• Exercise brief: Print the line containing "grey goblet [186,256,236,293]" and every later line of the records. Keep each one exactly as given, ending with the last.

(Recorded data)

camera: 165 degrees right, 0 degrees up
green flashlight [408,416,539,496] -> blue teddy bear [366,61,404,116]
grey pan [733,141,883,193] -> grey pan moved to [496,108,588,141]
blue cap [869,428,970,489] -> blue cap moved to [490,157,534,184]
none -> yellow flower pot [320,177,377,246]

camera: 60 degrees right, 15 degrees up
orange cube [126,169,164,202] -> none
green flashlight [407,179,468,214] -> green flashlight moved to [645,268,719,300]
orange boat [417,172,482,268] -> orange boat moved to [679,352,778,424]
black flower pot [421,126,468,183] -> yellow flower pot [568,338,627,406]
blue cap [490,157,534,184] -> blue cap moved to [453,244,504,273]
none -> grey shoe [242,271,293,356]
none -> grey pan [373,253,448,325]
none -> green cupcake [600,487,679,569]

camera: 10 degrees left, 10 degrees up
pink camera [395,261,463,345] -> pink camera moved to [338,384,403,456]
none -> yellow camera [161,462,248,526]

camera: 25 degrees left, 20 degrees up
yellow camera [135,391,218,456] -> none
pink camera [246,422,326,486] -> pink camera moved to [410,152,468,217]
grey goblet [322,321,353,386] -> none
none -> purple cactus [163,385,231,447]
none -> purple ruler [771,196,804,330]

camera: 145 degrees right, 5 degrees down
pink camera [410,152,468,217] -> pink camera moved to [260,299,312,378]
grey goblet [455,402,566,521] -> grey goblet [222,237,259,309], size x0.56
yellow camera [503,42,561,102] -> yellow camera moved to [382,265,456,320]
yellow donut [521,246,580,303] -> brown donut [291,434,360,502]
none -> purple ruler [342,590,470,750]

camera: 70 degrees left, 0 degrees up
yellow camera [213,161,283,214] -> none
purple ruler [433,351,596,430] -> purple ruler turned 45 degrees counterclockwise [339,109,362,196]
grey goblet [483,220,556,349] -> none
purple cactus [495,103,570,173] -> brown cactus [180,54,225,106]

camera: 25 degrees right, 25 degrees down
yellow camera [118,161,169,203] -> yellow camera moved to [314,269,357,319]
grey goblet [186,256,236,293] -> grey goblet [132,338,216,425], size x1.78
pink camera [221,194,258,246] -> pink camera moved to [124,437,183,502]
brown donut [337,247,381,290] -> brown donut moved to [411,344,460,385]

• Written solution:
grey goblet [186,256,236,293] -> grey goblet [132,338,216,425], size x1.78
pink camera [221,194,258,246] -> pink camera moved to [124,437,183,502]
brown donut [337,247,381,290] -> brown donut moved to [411,344,460,385]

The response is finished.